PROBLEM STATEMENT:
The entries below should be set down again exactly, with every picture left out.

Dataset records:
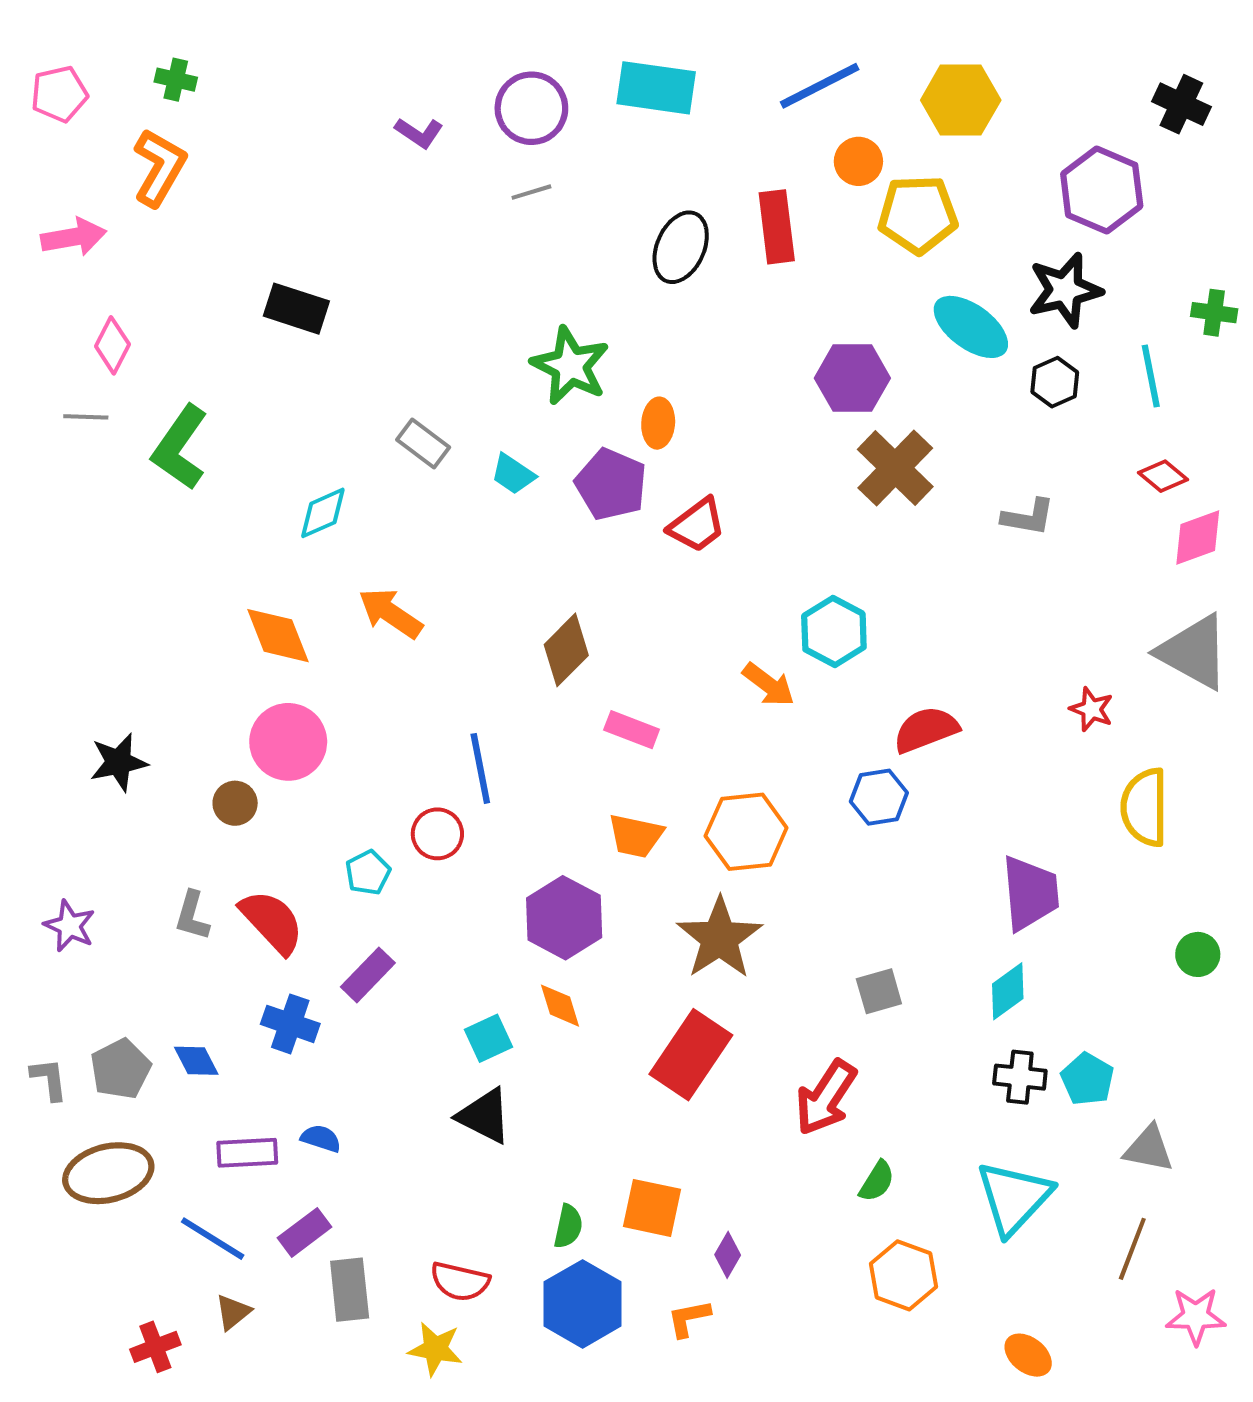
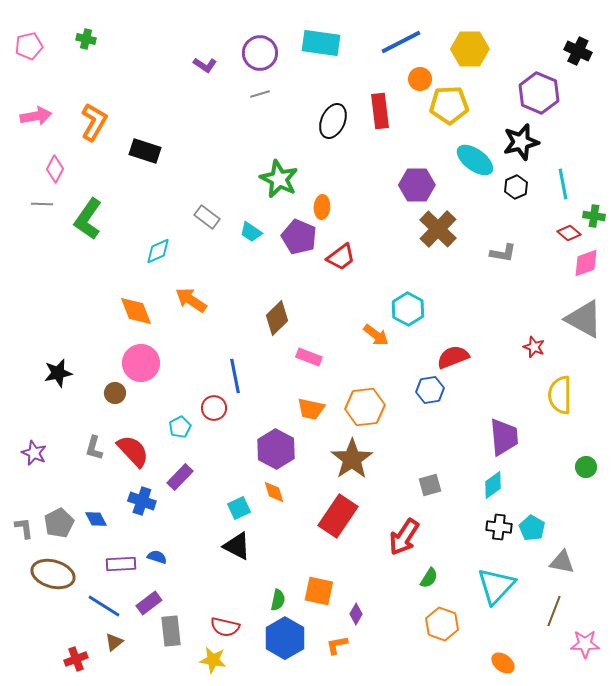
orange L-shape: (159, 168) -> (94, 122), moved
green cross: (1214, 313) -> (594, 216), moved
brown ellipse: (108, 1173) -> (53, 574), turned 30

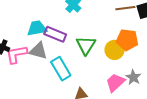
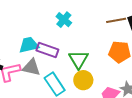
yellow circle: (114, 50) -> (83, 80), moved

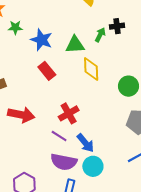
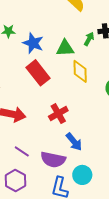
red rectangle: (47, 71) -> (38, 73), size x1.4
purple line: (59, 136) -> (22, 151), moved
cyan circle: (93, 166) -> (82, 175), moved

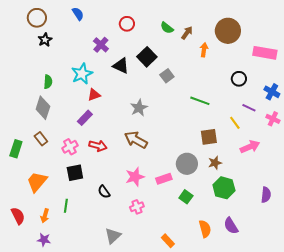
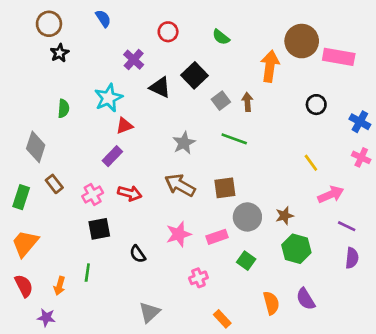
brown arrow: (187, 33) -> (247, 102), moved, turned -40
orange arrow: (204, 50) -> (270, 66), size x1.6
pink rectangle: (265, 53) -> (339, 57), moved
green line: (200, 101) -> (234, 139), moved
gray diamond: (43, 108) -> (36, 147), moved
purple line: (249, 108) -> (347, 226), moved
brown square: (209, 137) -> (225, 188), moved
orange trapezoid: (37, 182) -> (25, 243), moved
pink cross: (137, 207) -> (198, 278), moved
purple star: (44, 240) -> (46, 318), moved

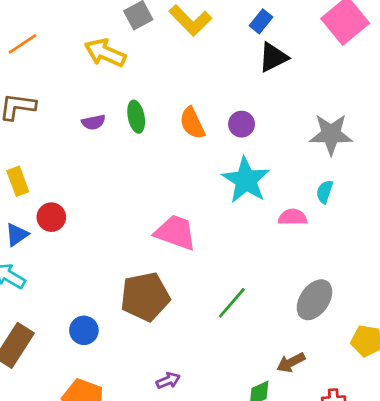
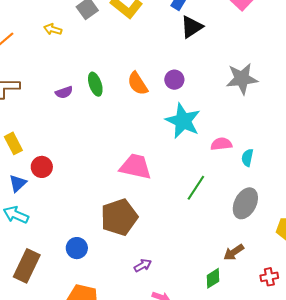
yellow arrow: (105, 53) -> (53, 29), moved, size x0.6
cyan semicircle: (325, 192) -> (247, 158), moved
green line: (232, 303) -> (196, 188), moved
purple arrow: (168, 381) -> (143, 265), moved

ANSWER BOX:
orange L-shape: (159, 168) -> (94, 122), moved
green cross: (1214, 313) -> (594, 216), moved
brown ellipse: (108, 1173) -> (53, 574), turned 30

yellow circle: (114, 50) -> (83, 80), moved

red rectangle: (47, 71) -> (38, 73), size x1.4
purple line: (59, 136) -> (22, 151), moved
cyan circle: (93, 166) -> (82, 175), moved

brown arrow: (187, 33) -> (247, 102), moved, turned -40
orange arrow: (204, 50) -> (270, 66), size x1.6
pink rectangle: (265, 53) -> (339, 57), moved
green line: (200, 101) -> (234, 139), moved
gray diamond: (43, 108) -> (36, 147), moved
purple line: (249, 108) -> (347, 226), moved
brown square: (209, 137) -> (225, 188), moved
orange trapezoid: (37, 182) -> (25, 243), moved
pink cross: (137, 207) -> (198, 278), moved
purple star: (44, 240) -> (46, 318), moved

yellow arrow: (105, 53) -> (53, 29), moved, size x0.6
cyan semicircle: (325, 192) -> (247, 158), moved
green line: (232, 303) -> (196, 188), moved
purple arrow: (168, 381) -> (143, 265), moved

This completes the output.